Find every line with the string "gezudusal" in the material below and copy it.

Material for this exercise.
--- START ---

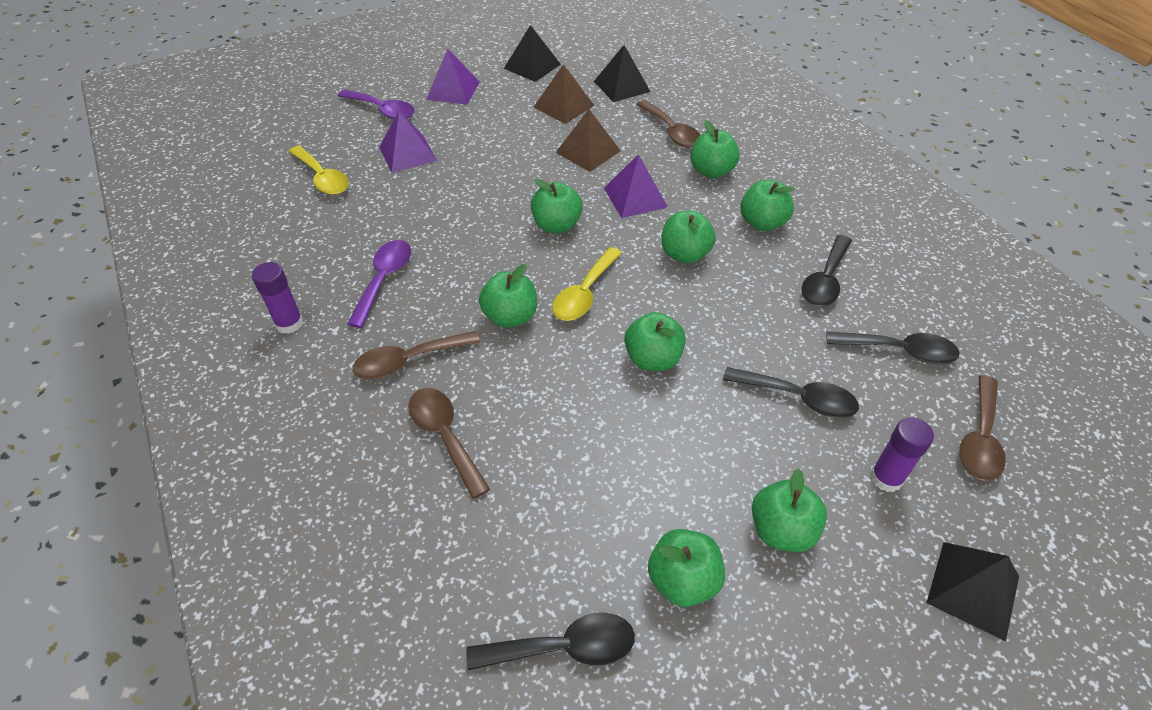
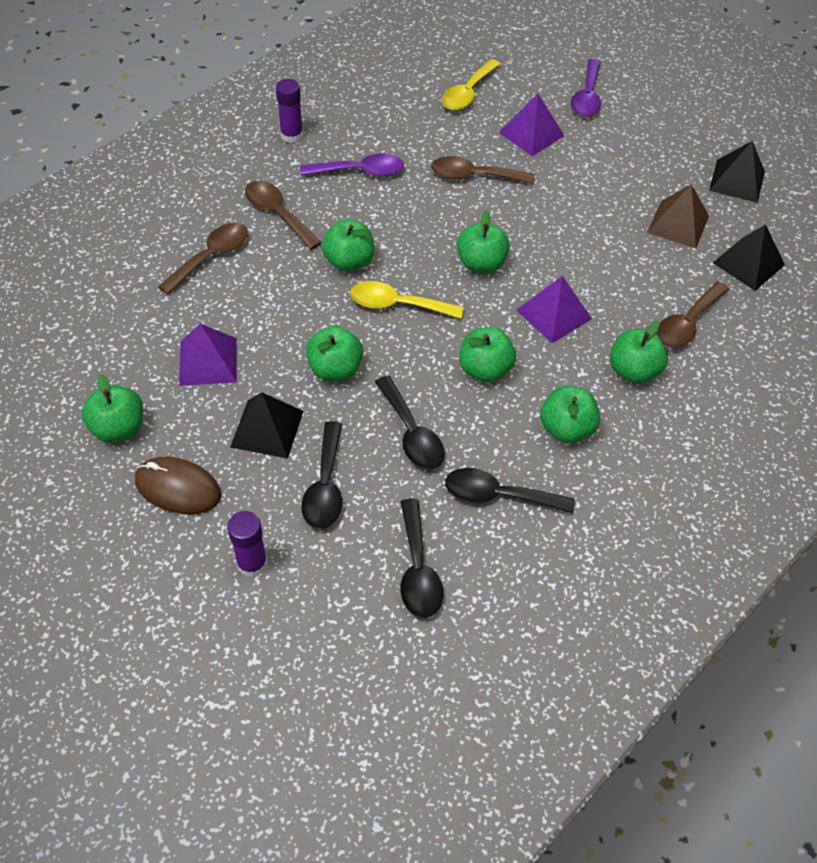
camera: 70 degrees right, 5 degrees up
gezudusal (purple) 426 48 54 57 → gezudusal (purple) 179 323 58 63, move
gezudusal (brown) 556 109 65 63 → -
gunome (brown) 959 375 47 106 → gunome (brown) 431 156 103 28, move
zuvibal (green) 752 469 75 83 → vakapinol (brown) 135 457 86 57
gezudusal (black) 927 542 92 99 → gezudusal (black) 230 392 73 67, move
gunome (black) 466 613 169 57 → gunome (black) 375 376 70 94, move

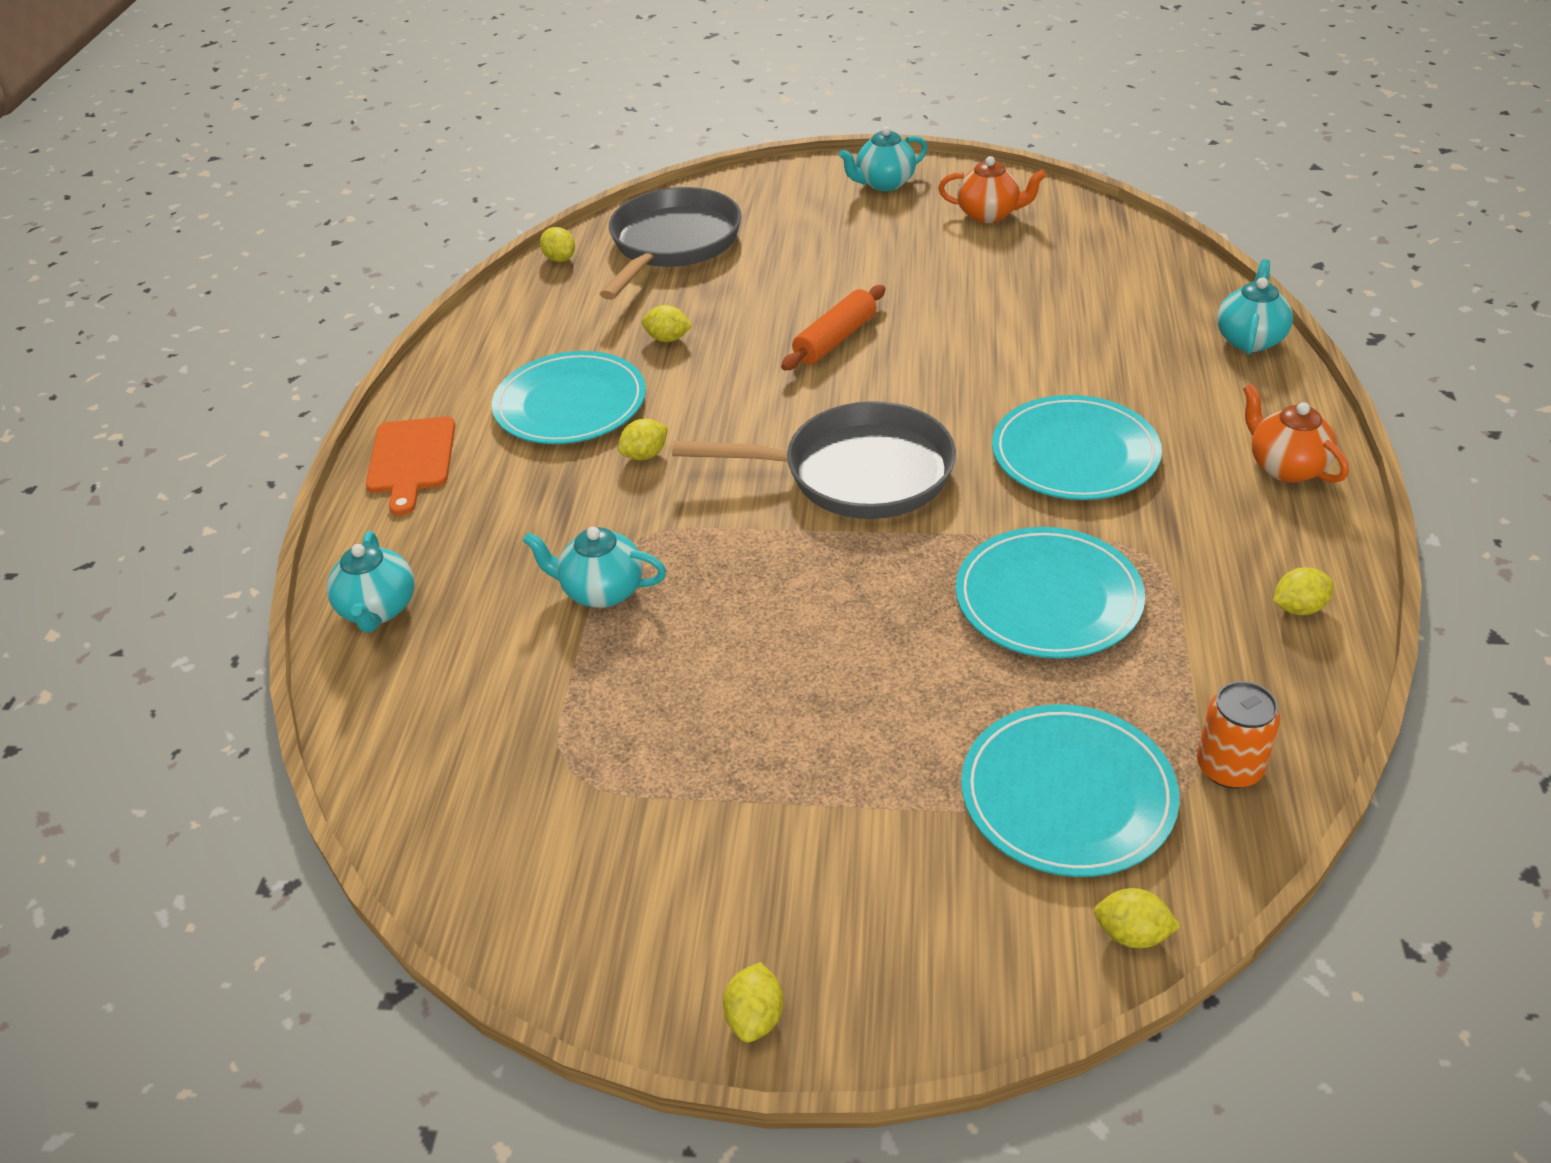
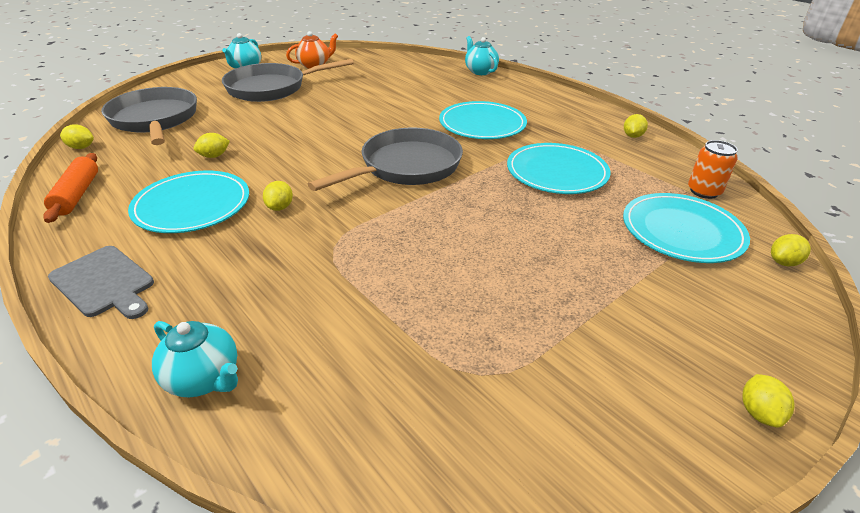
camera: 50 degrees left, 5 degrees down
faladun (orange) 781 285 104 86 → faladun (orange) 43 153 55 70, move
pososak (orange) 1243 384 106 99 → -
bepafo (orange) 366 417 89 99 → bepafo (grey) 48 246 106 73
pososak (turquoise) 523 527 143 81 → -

--- END ---
--- START ---

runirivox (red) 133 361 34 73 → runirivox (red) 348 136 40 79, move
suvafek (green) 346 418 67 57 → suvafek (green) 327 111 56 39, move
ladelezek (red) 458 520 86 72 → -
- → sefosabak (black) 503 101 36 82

--- END ---

Output for this task.
gezudusal (purple) 426 48 54 57 → gezudusal (purple) 179 323 58 63, move
gezudusal (brown) 556 109 65 63 → -
gezudusal (black) 927 542 92 99 → gezudusal (black) 230 392 73 67, move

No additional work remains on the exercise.